Exercise: Lines from the beginning of the material below through the line that has "brown vase: 3 -> 5" are to be reproduced exactly, but pictures are not.

Data shown:
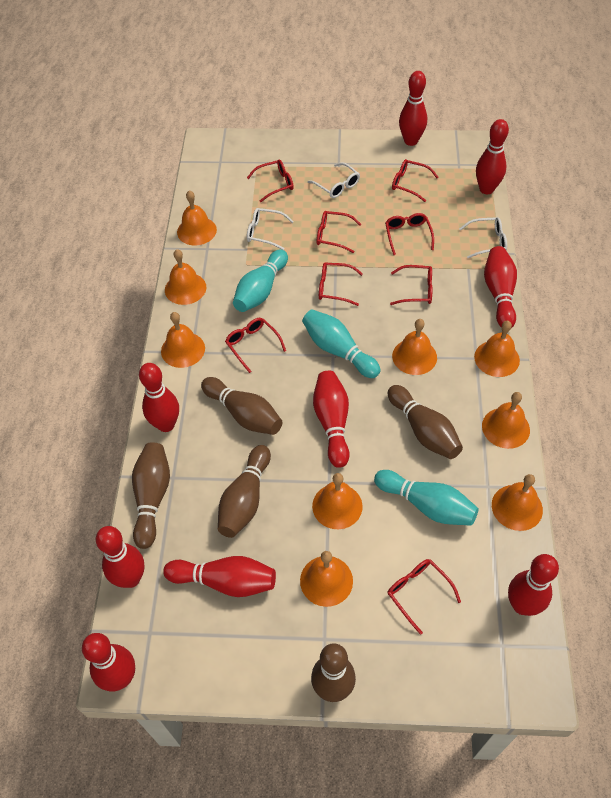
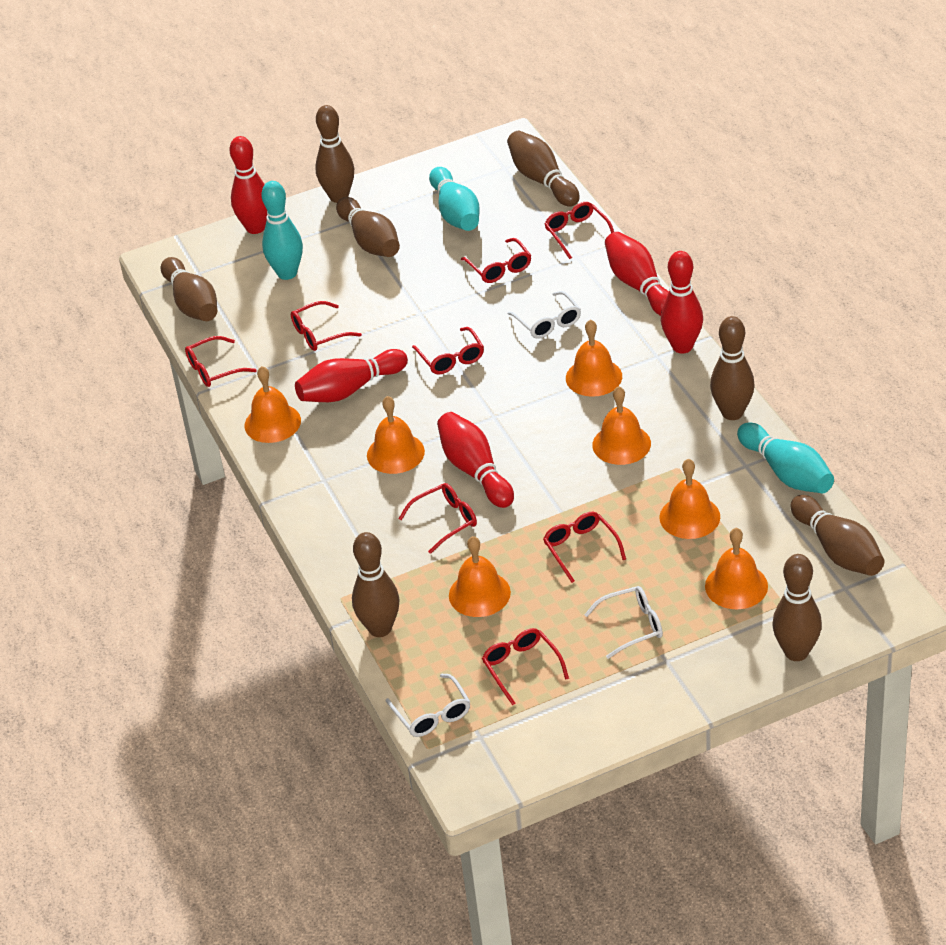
brown bowling pin: 5 -> 8
orange bell: 9 -> 7
red bowling pin: 9 -> 5

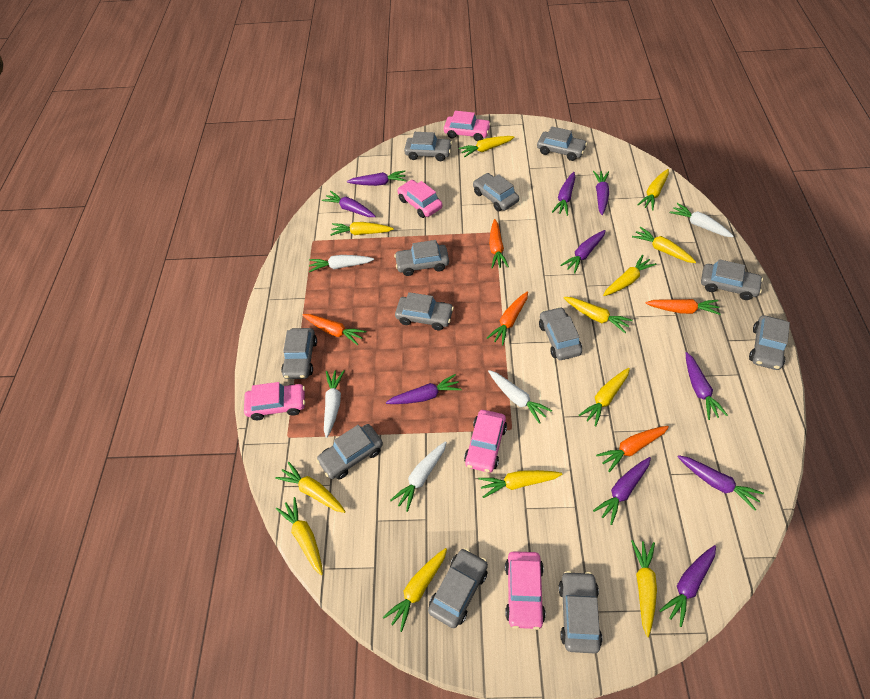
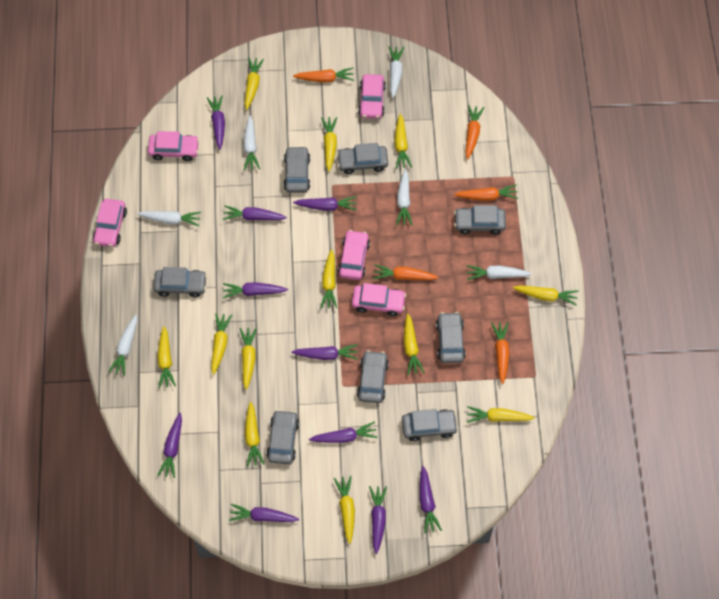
grey car: 12 -> 8
white carrot: 5 -> 6

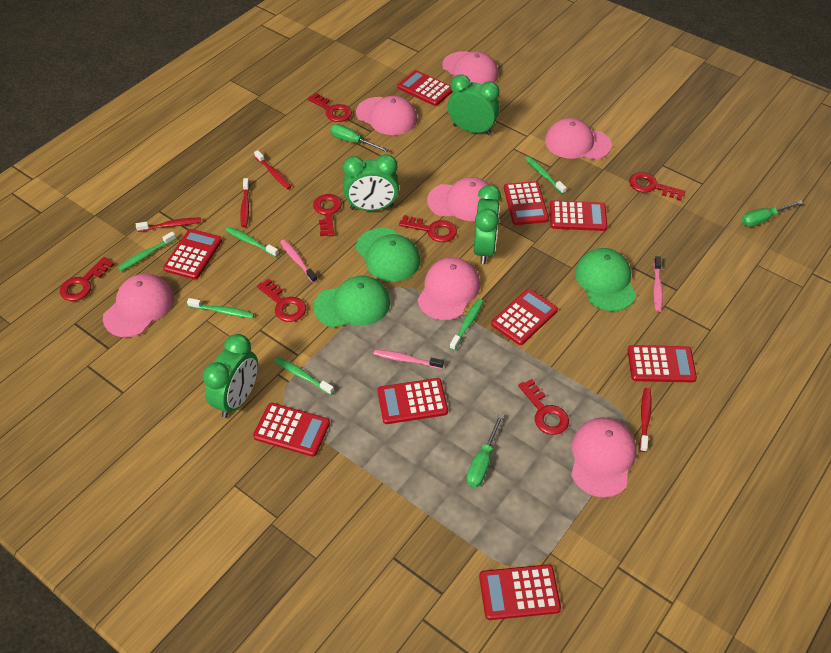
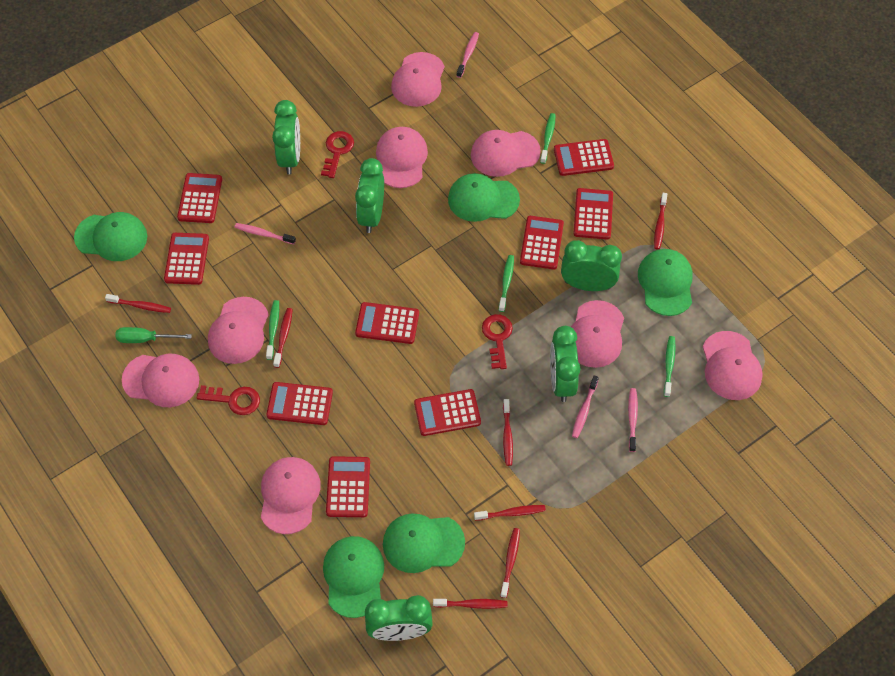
green cap: 3 -> 5
green clock: 4 -> 5
green screwdriver: 3 -> 1
green toothbrush: 6 -> 4
pink cap: 7 -> 8
pink toothbrush: 3 -> 4
red key: 7 -> 3
red toothbrush: 4 -> 7

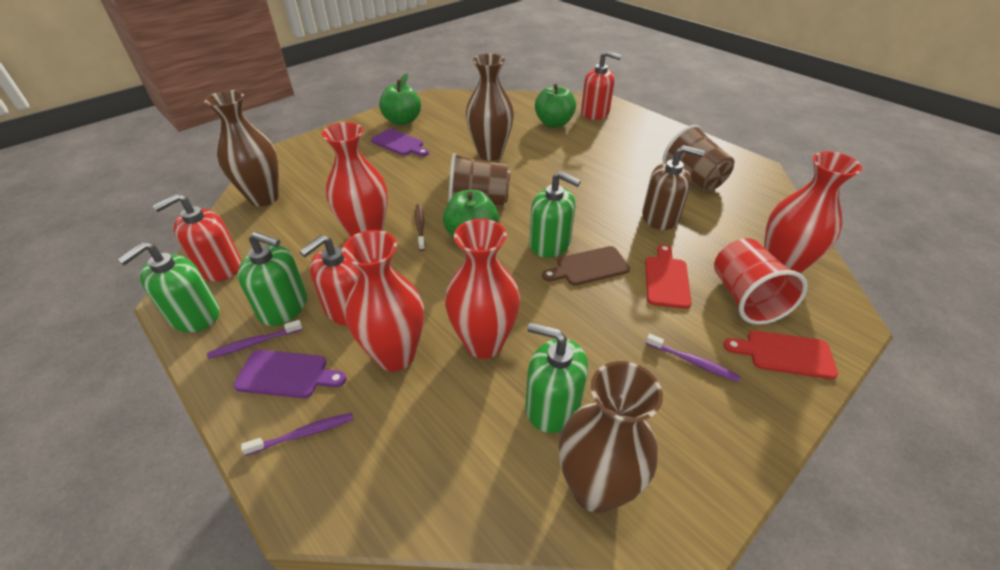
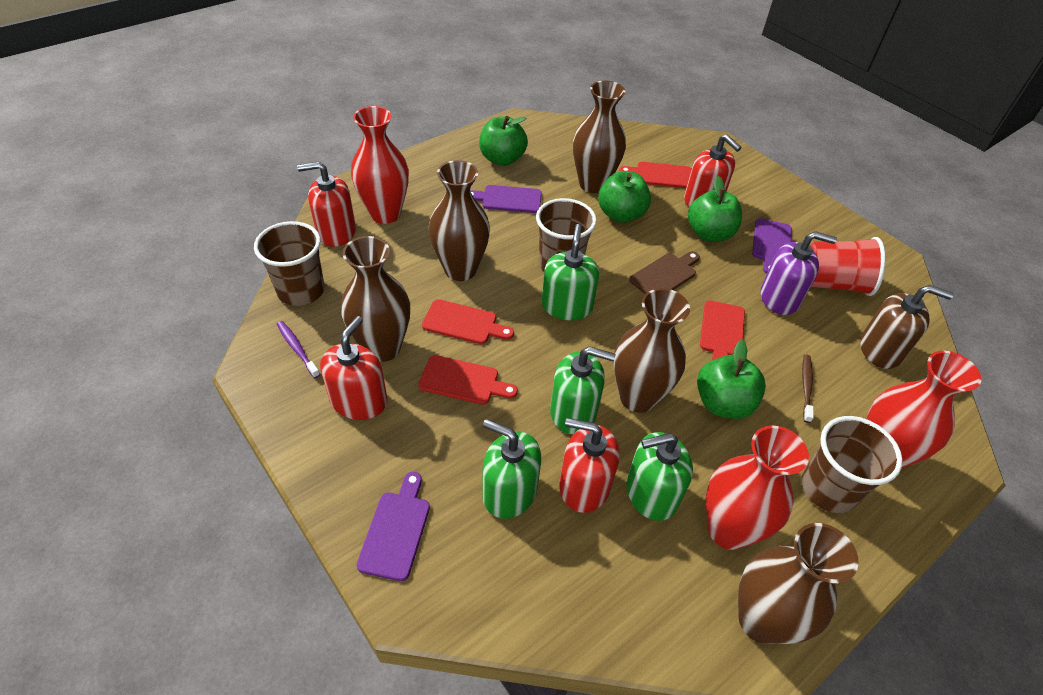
brown cup: 2 -> 3
brown vase: 3 -> 5
green apple: 3 -> 4
purple cutting board: 2 -> 3
purple soap dispenser: 0 -> 1
purple toothbrush: 3 -> 1
red cutting board: 2 -> 4
red soap dispenser: 3 -> 4
red vase: 4 -> 3

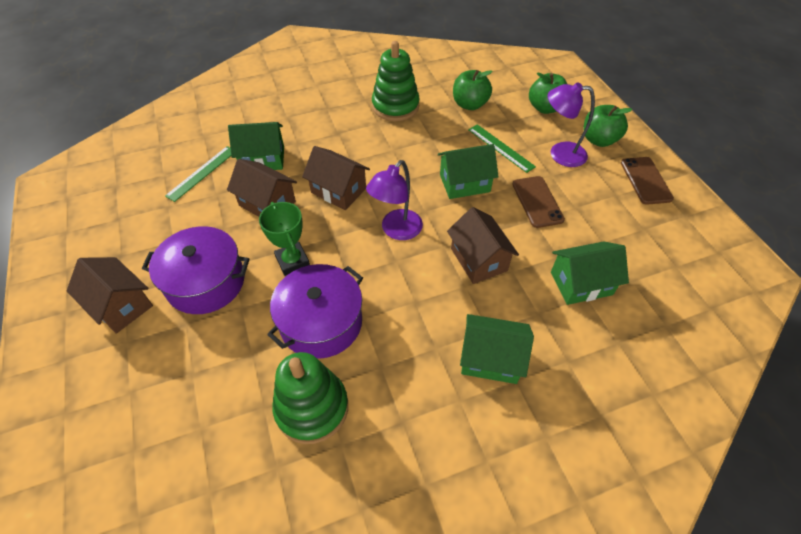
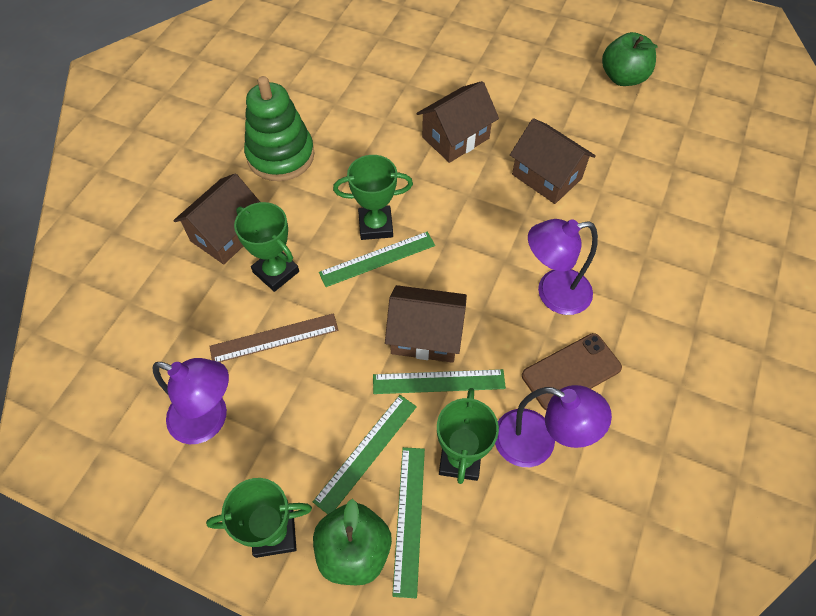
brown phone: 2 -> 1
brown ruler: 0 -> 1
green apple: 3 -> 2
green house: 4 -> 0
green ruler: 2 -> 4
green stacking toy: 2 -> 1
green trophy: 1 -> 4
purple lamp: 2 -> 3
purple pot: 2 -> 0

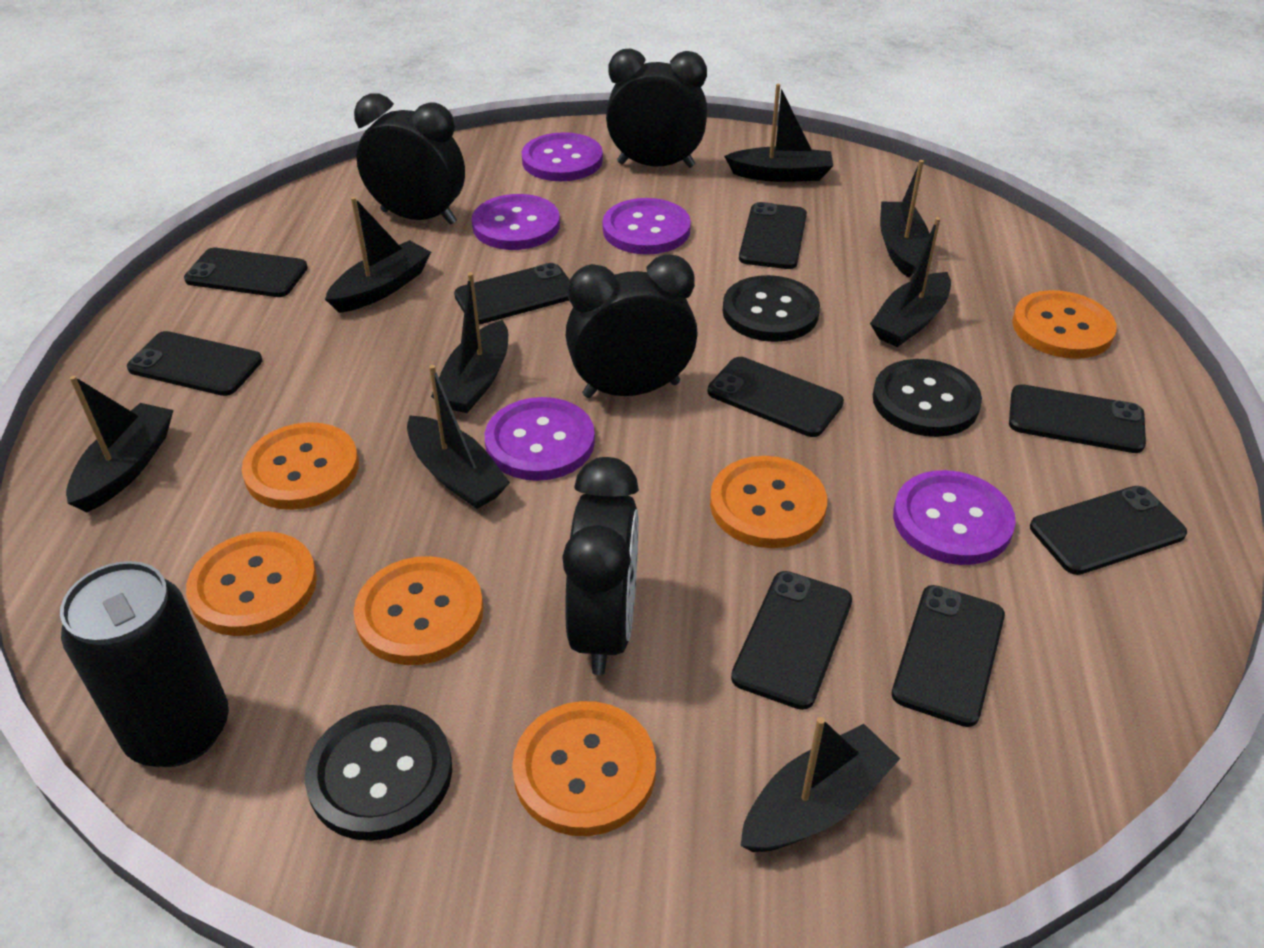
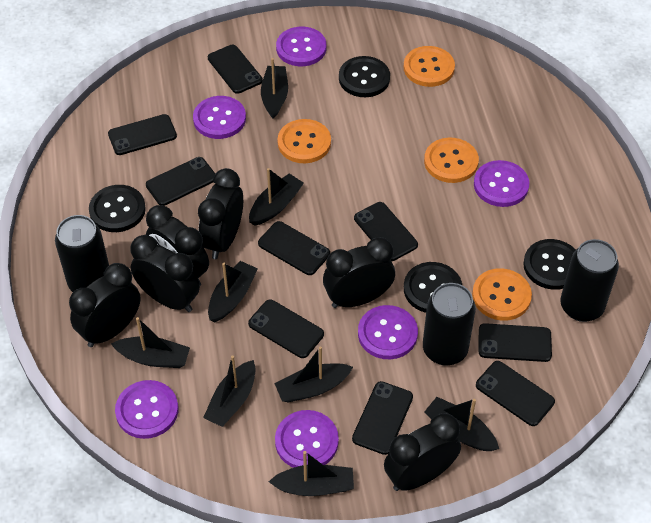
black button: 3 -> 4
black can: 1 -> 3
black clock: 4 -> 6
orange button: 6 -> 4
purple button: 5 -> 6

Answer to the problem:
brown bowling pin: 5 -> 8
orange bell: 9 -> 7
red bowling pin: 9 -> 5

grey car: 12 -> 8
white carrot: 5 -> 6

green cap: 3 -> 5
green clock: 4 -> 5
green screwdriver: 3 -> 1
green toothbrush: 6 -> 4
pink cap: 7 -> 8
pink toothbrush: 3 -> 4
red key: 7 -> 3
red toothbrush: 4 -> 7

brown cup: 2 -> 3
brown vase: 3 -> 5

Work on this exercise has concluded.